What you are asked to do: Count the lines in the data that contain the word "rotated". Give only the number.
--- Start Given entries ---
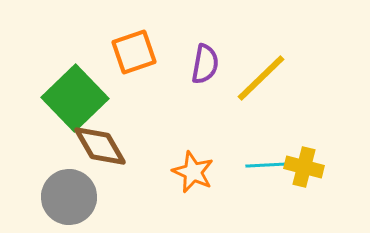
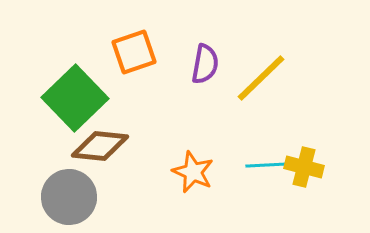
brown diamond: rotated 54 degrees counterclockwise
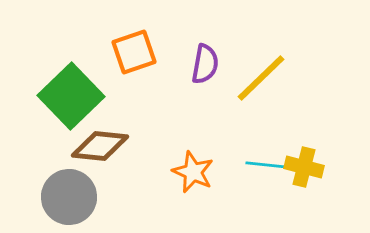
green square: moved 4 px left, 2 px up
cyan line: rotated 9 degrees clockwise
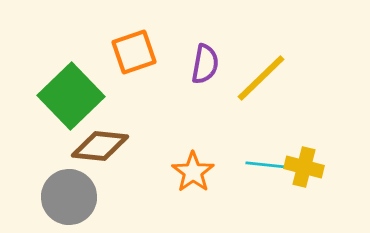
orange star: rotated 12 degrees clockwise
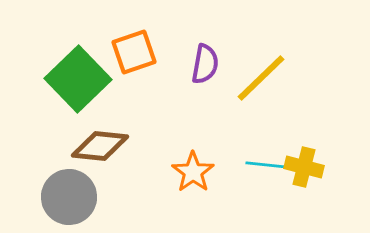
green square: moved 7 px right, 17 px up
--- End Given entries ---
Task answer: 3